TASK MATERIAL -

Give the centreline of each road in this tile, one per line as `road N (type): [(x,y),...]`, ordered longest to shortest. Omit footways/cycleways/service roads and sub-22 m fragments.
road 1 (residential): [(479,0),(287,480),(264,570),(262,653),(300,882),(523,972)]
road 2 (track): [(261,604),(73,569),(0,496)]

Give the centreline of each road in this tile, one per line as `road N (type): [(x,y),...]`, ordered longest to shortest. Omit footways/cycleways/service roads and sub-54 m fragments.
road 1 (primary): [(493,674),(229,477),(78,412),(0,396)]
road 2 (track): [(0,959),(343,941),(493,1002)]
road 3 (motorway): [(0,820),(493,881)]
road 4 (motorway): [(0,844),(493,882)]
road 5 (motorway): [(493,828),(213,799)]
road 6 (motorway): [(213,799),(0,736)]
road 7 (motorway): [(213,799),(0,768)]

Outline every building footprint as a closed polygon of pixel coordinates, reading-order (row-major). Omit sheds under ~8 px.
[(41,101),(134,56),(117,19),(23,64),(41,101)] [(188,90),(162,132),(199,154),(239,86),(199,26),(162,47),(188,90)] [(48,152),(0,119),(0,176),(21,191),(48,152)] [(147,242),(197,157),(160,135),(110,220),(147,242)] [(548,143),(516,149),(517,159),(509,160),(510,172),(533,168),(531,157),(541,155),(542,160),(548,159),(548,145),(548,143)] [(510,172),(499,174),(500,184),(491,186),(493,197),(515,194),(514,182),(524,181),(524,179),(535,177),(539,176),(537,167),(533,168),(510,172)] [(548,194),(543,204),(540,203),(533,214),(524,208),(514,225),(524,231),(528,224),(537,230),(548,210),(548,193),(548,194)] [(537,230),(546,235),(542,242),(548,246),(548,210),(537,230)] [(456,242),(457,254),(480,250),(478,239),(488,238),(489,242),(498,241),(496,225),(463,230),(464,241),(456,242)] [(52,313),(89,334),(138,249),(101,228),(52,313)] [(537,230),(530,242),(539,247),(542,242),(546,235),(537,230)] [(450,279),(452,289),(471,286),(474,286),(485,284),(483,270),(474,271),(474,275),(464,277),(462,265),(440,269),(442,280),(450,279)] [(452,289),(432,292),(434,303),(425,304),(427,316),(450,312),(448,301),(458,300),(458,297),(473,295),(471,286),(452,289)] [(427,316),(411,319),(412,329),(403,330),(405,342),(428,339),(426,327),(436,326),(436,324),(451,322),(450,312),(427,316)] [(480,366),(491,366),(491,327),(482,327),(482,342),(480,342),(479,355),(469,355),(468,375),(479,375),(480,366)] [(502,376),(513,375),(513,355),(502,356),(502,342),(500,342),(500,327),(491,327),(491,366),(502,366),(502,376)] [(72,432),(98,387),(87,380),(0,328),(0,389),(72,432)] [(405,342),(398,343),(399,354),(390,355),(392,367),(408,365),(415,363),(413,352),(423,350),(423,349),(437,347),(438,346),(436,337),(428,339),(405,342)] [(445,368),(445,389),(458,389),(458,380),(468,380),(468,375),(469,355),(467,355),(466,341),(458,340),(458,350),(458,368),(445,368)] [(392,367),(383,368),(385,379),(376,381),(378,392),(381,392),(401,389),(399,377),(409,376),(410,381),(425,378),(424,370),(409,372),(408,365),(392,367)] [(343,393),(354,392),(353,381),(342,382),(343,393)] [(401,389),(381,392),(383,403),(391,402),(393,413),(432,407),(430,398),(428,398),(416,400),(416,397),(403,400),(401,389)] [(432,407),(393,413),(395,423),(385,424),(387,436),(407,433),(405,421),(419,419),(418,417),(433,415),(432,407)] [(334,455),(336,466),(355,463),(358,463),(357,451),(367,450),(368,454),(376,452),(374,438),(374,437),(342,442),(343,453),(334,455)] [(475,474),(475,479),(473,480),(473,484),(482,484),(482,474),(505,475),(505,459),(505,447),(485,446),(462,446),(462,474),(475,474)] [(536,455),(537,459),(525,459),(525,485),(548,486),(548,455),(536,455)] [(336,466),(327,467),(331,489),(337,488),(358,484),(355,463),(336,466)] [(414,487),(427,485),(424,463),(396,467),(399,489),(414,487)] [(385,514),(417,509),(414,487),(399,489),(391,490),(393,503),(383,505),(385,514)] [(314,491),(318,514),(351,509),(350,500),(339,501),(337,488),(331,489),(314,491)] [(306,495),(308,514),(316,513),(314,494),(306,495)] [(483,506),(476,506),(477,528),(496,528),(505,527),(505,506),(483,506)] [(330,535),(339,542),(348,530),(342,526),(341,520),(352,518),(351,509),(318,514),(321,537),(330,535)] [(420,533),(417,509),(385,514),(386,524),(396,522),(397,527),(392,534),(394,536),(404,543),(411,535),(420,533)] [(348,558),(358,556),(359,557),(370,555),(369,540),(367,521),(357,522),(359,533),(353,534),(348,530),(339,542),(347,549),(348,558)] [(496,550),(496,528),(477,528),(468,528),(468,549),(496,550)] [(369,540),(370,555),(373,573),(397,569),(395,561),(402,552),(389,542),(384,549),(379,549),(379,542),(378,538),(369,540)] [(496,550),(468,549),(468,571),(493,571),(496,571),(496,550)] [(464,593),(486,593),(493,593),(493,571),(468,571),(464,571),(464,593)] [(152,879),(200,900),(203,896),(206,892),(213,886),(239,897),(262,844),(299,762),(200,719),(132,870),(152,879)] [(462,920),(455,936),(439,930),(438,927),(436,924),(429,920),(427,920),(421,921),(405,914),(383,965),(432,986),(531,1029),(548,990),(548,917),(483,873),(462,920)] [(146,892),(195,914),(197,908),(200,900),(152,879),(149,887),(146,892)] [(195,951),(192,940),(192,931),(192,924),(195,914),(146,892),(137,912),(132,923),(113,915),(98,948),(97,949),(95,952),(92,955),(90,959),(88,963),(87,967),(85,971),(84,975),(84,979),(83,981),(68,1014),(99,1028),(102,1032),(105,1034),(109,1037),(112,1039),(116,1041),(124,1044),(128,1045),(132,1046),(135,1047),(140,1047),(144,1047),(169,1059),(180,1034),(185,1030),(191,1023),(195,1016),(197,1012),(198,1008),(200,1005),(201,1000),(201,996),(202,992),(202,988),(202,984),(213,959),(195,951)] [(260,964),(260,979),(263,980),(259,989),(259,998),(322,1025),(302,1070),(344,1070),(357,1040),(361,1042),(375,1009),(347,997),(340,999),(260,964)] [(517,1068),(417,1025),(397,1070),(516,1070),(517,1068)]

WORK REQUIRED -
Lines that contain "tile" should be pulled from the entries above and reported.

EXERCISE RESULT -
Give the centreline of each road in this tile, one per line as `road N (type): [(x,y),...]`, ordered longest to shortest. Omit footways/cycleways/service roads and sub-22 m fragments.
Give the centreline of each road in this tile, one per line as `road N (type): [(x,y),...]`, ordered longest to shortest. Omit footways/cycleways/service roads and sub-54 m fragments.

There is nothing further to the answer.